EXERCISE
Write out every entry precisely as given, leaving the pictures out.

MATERIAL SHOWN

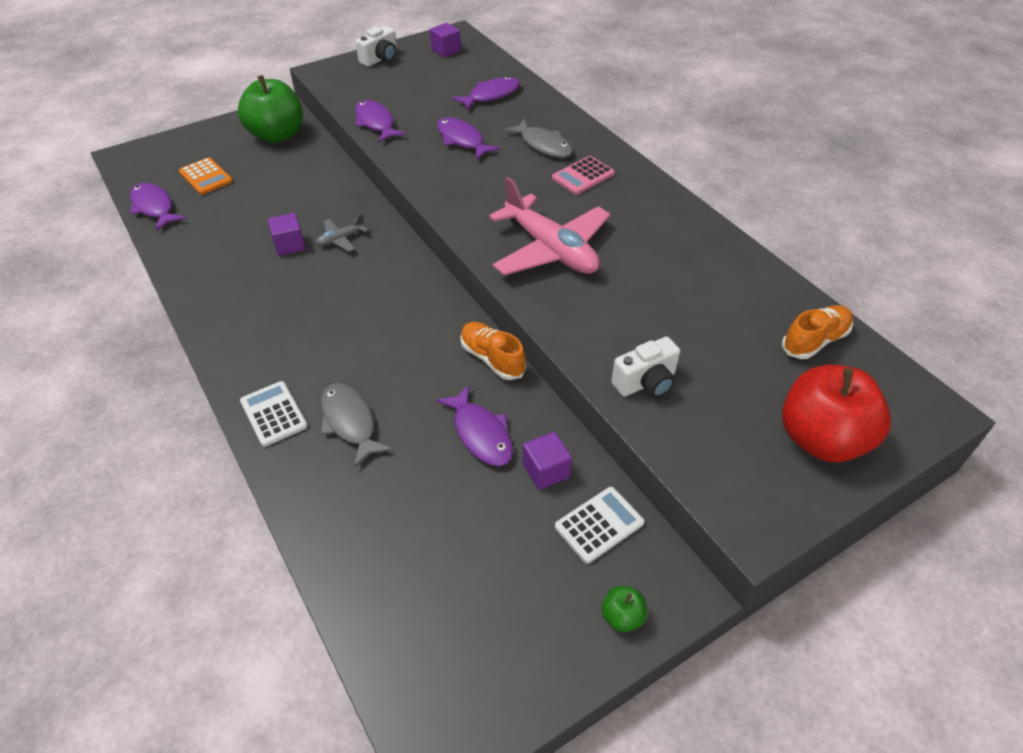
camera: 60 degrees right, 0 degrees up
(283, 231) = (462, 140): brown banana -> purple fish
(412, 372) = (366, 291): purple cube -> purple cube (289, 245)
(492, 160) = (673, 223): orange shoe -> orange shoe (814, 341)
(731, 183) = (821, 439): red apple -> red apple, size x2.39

EXERCISE RESPONSE
camera: 60 degrees right, 0 degrees up
(283, 231) = (462, 140): brown banana -> purple fish
(412, 372) = (366, 291): purple cube -> purple cube (289, 245)
(492, 160) = (673, 223): orange shoe -> orange shoe (814, 341)
(731, 183) = (821, 439): red apple -> red apple, size x2.39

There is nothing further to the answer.